(Data records begins)

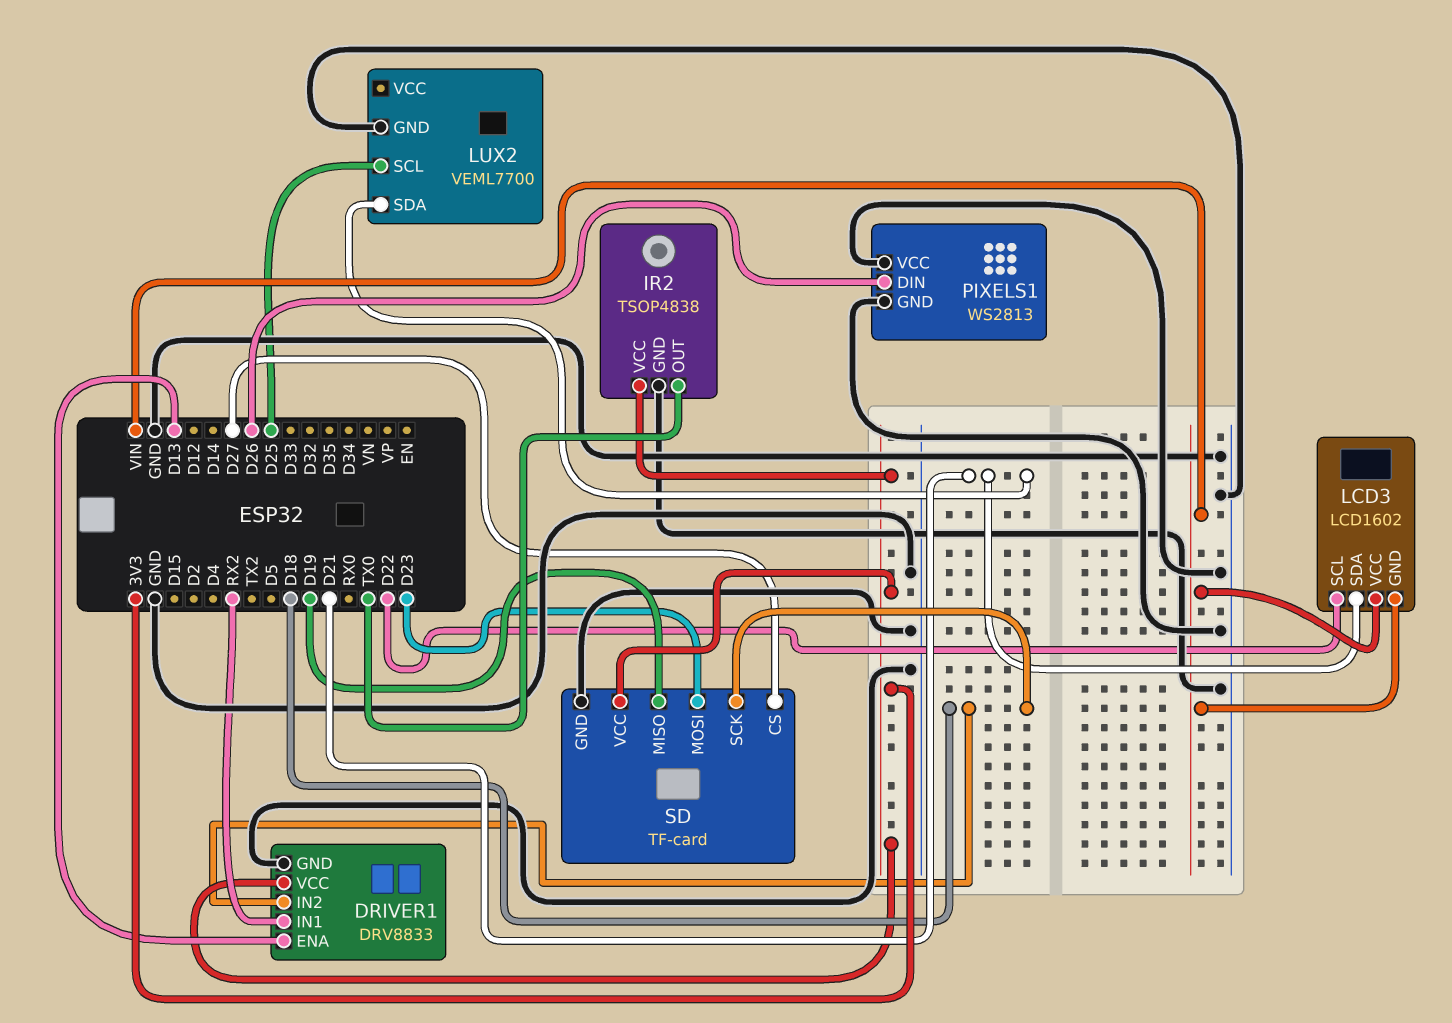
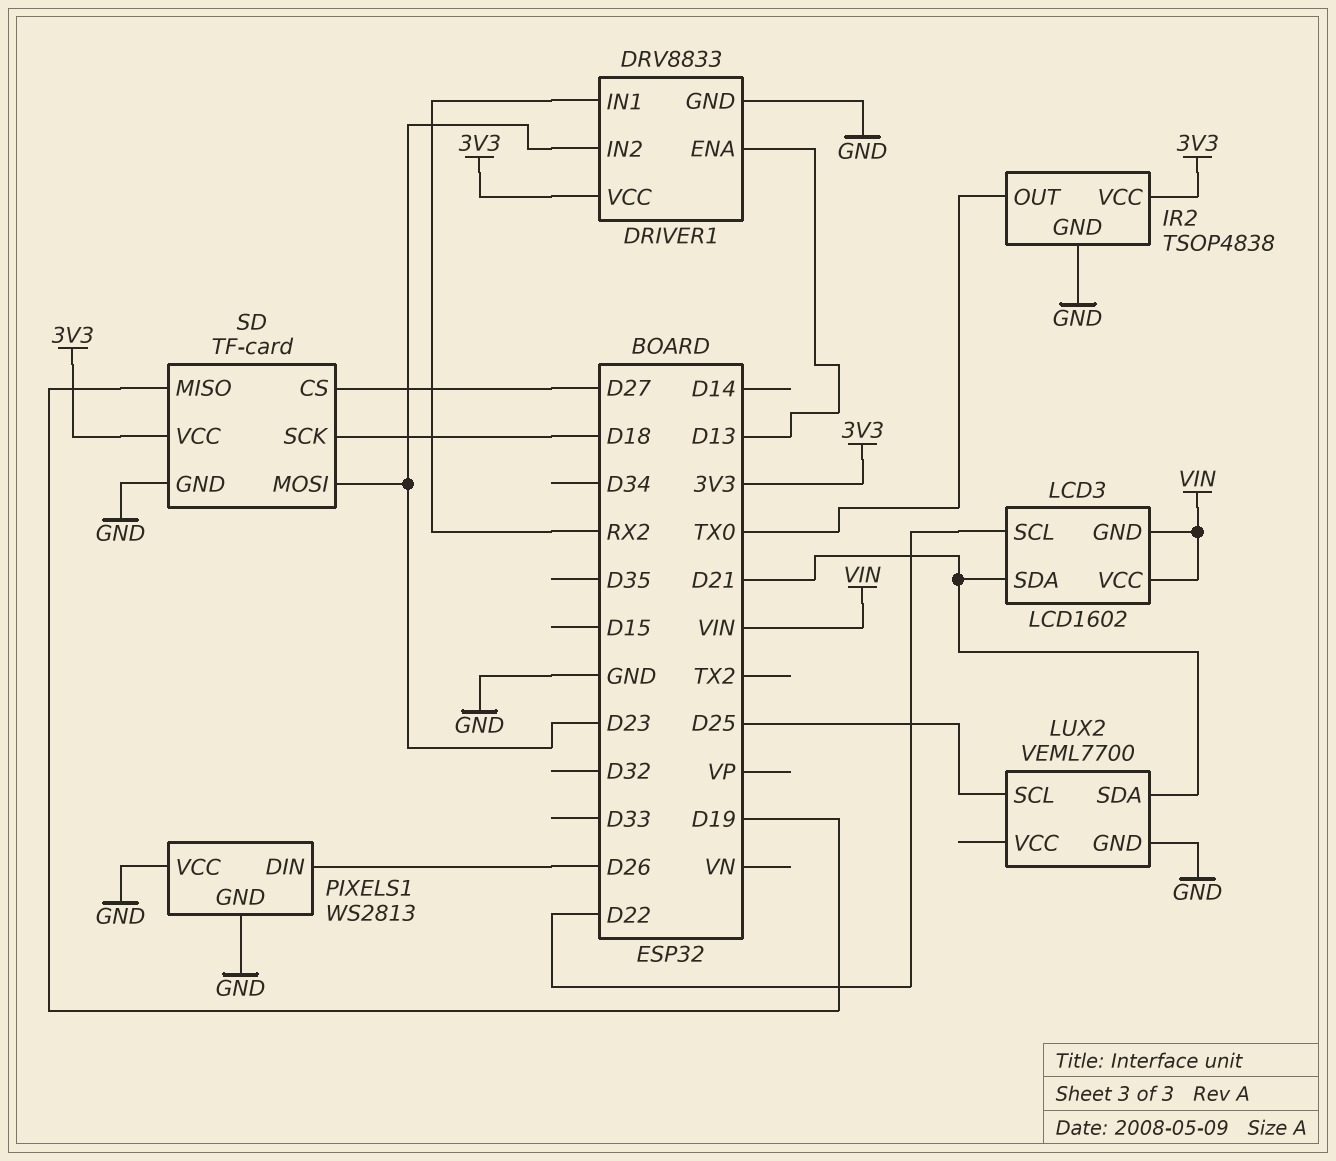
DRIVER1 pin IN2: D18 -> D23

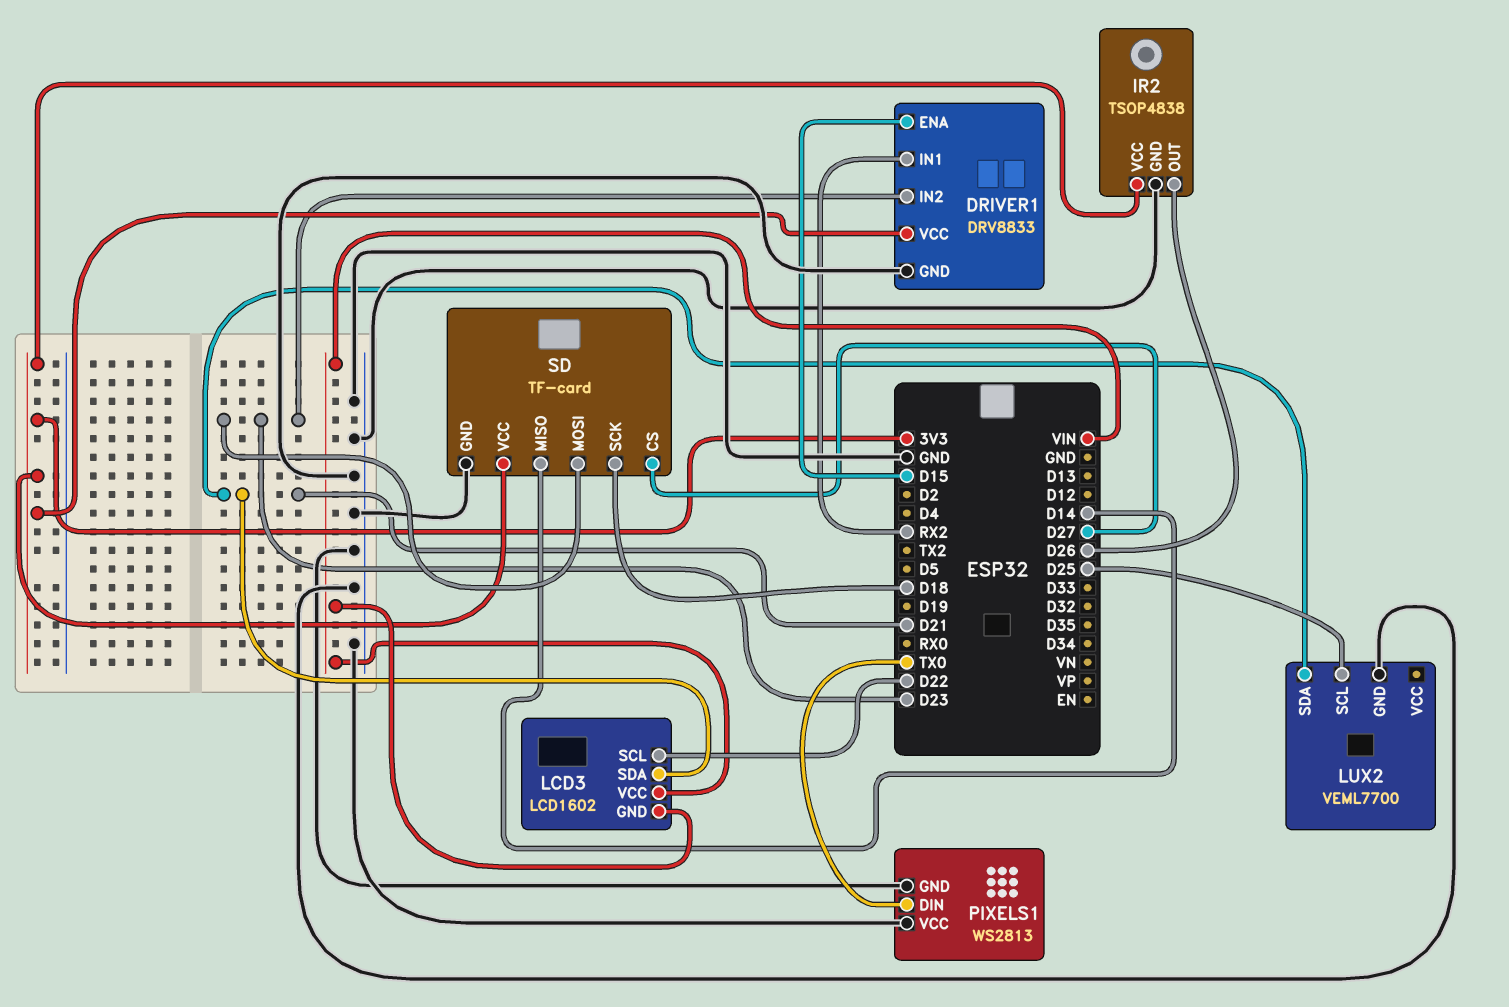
DRIVER1 pin ENA: D13 -> D15
IR2 pin OUT: TX0 -> D26
PIXELS1 pin DIN: D26 -> TX0
SD pin MISO: D19 -> D14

(Data records ends)

Exercise aim ▸ The whole listing is to be written out exactly; the pictures stay out of the copy.

Result of this task ▸
DRIVER1 pin IN2: D18 -> D23

DRIVER1 pin ENA: D13 -> D15
IR2 pin OUT: TX0 -> D26
PIXELS1 pin DIN: D26 -> TX0
SD pin MISO: D19 -> D14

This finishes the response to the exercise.